→ INFORMATION GIVEN:
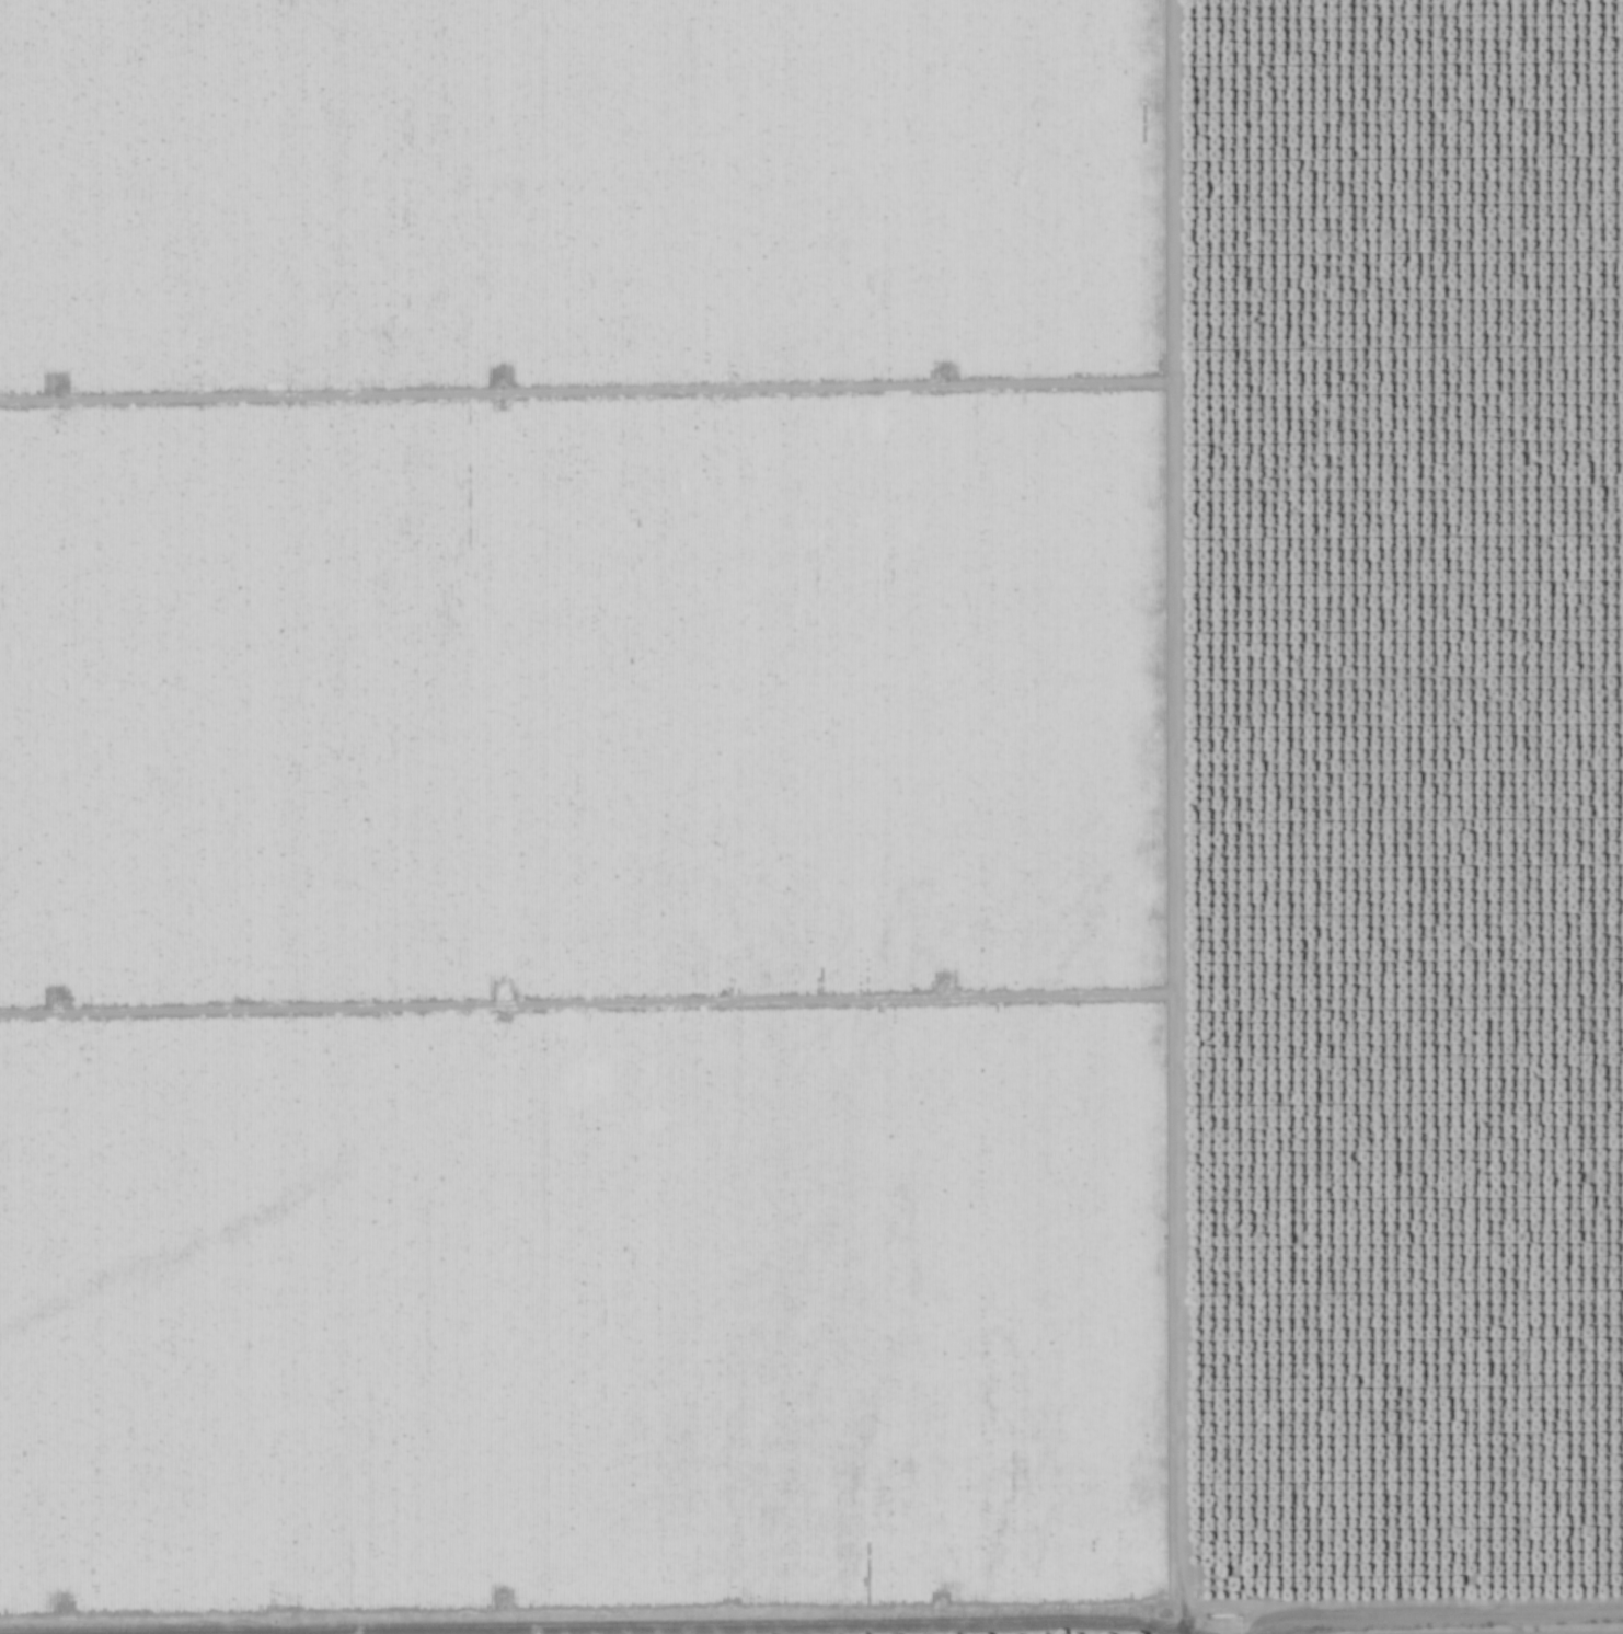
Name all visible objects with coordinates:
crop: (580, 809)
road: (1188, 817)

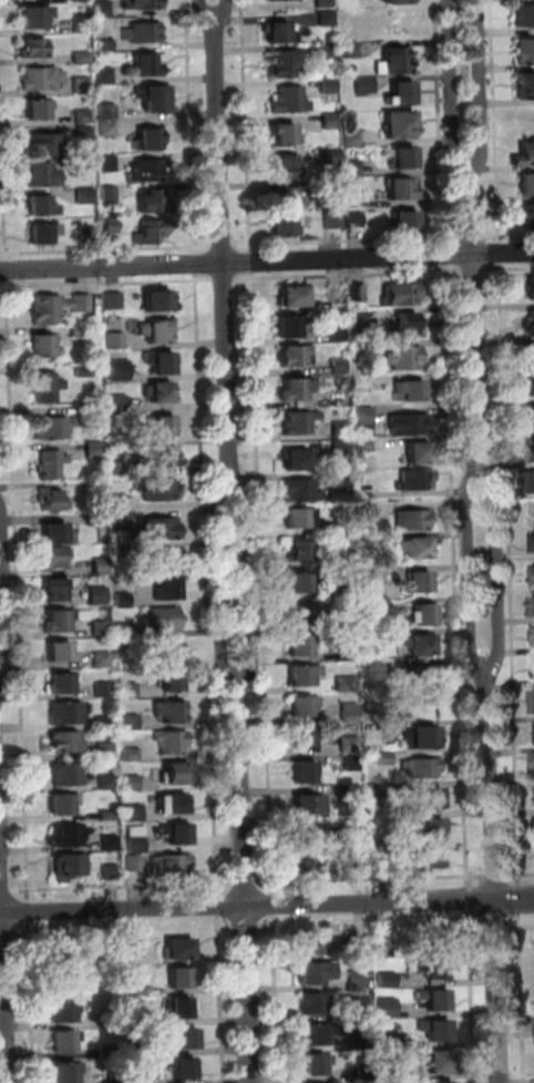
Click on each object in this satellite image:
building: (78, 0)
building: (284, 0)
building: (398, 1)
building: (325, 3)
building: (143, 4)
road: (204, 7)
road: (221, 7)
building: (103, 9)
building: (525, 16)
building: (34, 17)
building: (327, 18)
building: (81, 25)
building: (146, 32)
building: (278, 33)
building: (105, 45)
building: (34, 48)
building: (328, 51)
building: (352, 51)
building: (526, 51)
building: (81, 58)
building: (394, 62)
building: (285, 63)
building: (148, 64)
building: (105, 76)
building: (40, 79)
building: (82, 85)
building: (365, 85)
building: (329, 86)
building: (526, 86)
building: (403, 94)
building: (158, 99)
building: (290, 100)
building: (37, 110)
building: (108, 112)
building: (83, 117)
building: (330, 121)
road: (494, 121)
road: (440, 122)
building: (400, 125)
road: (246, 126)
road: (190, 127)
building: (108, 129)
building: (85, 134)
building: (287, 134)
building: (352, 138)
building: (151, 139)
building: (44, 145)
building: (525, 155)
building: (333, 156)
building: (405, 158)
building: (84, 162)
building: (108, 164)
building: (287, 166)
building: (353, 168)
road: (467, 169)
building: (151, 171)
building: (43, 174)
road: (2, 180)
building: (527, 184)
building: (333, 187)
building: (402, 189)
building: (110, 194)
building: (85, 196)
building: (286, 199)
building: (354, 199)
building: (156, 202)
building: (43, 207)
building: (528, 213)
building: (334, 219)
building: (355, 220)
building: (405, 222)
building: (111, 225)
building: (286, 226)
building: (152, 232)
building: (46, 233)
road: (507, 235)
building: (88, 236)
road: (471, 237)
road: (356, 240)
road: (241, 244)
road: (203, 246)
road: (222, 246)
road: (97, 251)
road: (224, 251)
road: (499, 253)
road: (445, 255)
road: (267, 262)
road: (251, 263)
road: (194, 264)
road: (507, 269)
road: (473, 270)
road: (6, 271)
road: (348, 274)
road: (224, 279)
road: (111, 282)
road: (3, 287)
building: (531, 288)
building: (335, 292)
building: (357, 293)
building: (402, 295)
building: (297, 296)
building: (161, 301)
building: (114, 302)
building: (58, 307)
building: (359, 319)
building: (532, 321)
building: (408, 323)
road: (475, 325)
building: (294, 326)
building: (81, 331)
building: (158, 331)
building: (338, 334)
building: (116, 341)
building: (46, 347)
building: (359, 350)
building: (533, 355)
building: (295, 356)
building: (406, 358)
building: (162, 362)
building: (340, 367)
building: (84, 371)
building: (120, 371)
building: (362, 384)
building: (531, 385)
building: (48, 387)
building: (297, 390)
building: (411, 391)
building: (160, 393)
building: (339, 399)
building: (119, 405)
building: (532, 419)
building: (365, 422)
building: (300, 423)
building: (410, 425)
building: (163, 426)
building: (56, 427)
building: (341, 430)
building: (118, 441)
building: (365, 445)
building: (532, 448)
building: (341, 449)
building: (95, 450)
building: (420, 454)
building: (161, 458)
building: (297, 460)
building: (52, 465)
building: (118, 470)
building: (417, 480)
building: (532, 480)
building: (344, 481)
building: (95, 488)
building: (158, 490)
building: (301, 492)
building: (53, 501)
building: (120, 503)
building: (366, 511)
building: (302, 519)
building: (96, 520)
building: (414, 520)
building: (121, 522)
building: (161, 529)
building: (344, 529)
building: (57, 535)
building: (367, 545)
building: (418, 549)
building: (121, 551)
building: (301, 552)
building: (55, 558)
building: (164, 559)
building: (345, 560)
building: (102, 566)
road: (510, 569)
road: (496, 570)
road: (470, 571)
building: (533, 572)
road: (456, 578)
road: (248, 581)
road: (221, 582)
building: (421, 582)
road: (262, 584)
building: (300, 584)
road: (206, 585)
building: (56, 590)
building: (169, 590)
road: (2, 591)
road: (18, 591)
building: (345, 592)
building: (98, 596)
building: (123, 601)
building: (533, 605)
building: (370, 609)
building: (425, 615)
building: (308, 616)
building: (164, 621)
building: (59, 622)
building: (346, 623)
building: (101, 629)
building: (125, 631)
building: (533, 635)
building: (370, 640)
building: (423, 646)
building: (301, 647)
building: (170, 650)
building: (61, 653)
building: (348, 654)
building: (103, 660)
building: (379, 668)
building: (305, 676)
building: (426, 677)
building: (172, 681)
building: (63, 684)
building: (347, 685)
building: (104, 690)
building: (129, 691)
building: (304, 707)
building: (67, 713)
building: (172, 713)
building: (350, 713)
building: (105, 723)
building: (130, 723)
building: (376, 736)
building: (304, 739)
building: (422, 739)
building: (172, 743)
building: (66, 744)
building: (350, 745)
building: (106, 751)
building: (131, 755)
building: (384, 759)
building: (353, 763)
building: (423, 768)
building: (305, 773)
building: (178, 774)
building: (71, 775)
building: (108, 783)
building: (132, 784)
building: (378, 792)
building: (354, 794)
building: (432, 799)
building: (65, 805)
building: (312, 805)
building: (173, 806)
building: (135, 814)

→ YOUR OBJECTIVE: Transcribe all of the material exactly, leaving out whatever pictures it contains.

→ TASK RESULT:
Name all visible objects with coordinates:
crop: (580, 809)
road: (1188, 817)

Click on each object in this satellite image:
building: (78, 0)
building: (284, 0)
building: (398, 1)
building: (325, 3)
building: (143, 4)
road: (204, 7)
road: (221, 7)
building: (103, 9)
building: (525, 16)
building: (34, 17)
building: (327, 18)
building: (81, 25)
building: (146, 32)
building: (278, 33)
building: (105, 45)
building: (34, 48)
building: (328, 51)
building: (352, 51)
building: (526, 51)
building: (81, 58)
building: (394, 62)
building: (285, 63)
building: (148, 64)
building: (105, 76)
building: (40, 79)
building: (82, 85)
building: (365, 85)
building: (329, 86)
building: (526, 86)
building: (403, 94)
building: (158, 99)
building: (290, 100)
building: (37, 110)
building: (108, 112)
building: (83, 117)
building: (330, 121)
road: (494, 121)
road: (440, 122)
building: (400, 125)
road: (246, 126)
road: (190, 127)
building: (108, 129)
building: (85, 134)
building: (287, 134)
building: (352, 138)
building: (151, 139)
building: (44, 145)
building: (525, 155)
building: (333, 156)
building: (405, 158)
building: (84, 162)
building: (108, 164)
building: (287, 166)
building: (353, 168)
road: (467, 169)
building: (151, 171)
building: (43, 174)
road: (2, 180)
building: (527, 184)
building: (333, 187)
building: (402, 189)
building: (110, 194)
building: (85, 196)
building: (286, 199)
building: (354, 199)
building: (156, 202)
building: (43, 207)
building: (528, 213)
building: (334, 219)
building: (355, 220)
building: (405, 222)
building: (111, 225)
building: (286, 226)
building: (152, 232)
building: (46, 233)
road: (507, 235)
building: (88, 236)
road: (471, 237)
road: (356, 240)
road: (241, 244)
road: (203, 246)
road: (222, 246)
road: (97, 251)
road: (224, 251)
road: (499, 253)
road: (445, 255)
road: (267, 262)
road: (251, 263)
road: (194, 264)
road: (507, 269)
road: (473, 270)
road: (6, 271)
road: (348, 274)
road: (224, 279)
road: (111, 282)
road: (3, 287)
building: (531, 288)
building: (335, 292)
building: (357, 293)
building: (402, 295)
building: (297, 296)
building: (161, 301)
building: (114, 302)
building: (58, 307)
building: (359, 319)
building: (532, 321)
building: (408, 323)
road: (475, 325)
building: (294, 326)
building: (81, 331)
building: (158, 331)
building: (338, 334)
building: (116, 341)
building: (46, 347)
building: (359, 350)
building: (533, 355)
building: (295, 356)
building: (406, 358)
building: (162, 362)
building: (340, 367)
building: (84, 371)
building: (120, 371)
building: (362, 384)
building: (531, 385)
building: (48, 387)
building: (297, 390)
building: (411, 391)
building: (160, 393)
building: (339, 399)
building: (119, 405)
building: (532, 419)
building: (365, 422)
building: (300, 423)
building: (410, 425)
building: (163, 426)
building: (56, 427)
building: (341, 430)
building: (118, 441)
building: (365, 445)
building: (532, 448)
building: (341, 449)
building: (95, 450)
building: (420, 454)
building: (161, 458)
building: (297, 460)
building: (52, 465)
building: (118, 470)
building: (417, 480)
building: (532, 480)
building: (344, 481)
building: (95, 488)
building: (158, 490)
building: (301, 492)
building: (53, 501)
building: (120, 503)
building: (366, 511)
building: (302, 519)
building: (96, 520)
building: (414, 520)
building: (121, 522)
building: (161, 529)
building: (344, 529)
building: (57, 535)
building: (367, 545)
building: (418, 549)
building: (121, 551)
building: (301, 552)
building: (55, 558)
building: (164, 559)
building: (345, 560)
building: (102, 566)
road: (510, 569)
road: (496, 570)
road: (470, 571)
building: (533, 572)
road: (456, 578)
road: (248, 581)
road: (221, 582)
building: (421, 582)
road: (262, 584)
building: (300, 584)
road: (206, 585)
building: (56, 590)
building: (169, 590)
road: (2, 591)
road: (18, 591)
building: (345, 592)
building: (98, 596)
building: (123, 601)
building: (533, 605)
building: (370, 609)
building: (425, 615)
building: (308, 616)
building: (164, 621)
building: (59, 622)
building: (346, 623)
building: (101, 629)
building: (125, 631)
building: (533, 635)
building: (370, 640)
building: (423, 646)
building: (301, 647)
building: (170, 650)
building: (61, 653)
building: (348, 654)
building: (103, 660)
building: (379, 668)
building: (305, 676)
building: (426, 677)
building: (172, 681)
building: (63, 684)
building: (347, 685)
building: (104, 690)
building: (129, 691)
building: (304, 707)
building: (67, 713)
building: (172, 713)
building: (350, 713)
building: (105, 723)
building: (130, 723)
building: (376, 736)
building: (304, 739)
building: (422, 739)
building: (172, 743)
building: (66, 744)
building: (350, 745)
building: (106, 751)
building: (131, 755)
building: (384, 759)
building: (353, 763)
building: (423, 768)
building: (305, 773)
building: (178, 774)
building: (71, 775)
building: (108, 783)
building: (132, 784)
building: (378, 792)
building: (354, 794)
building: (432, 799)
building: (65, 805)
building: (312, 805)
building: (173, 806)
building: (135, 814)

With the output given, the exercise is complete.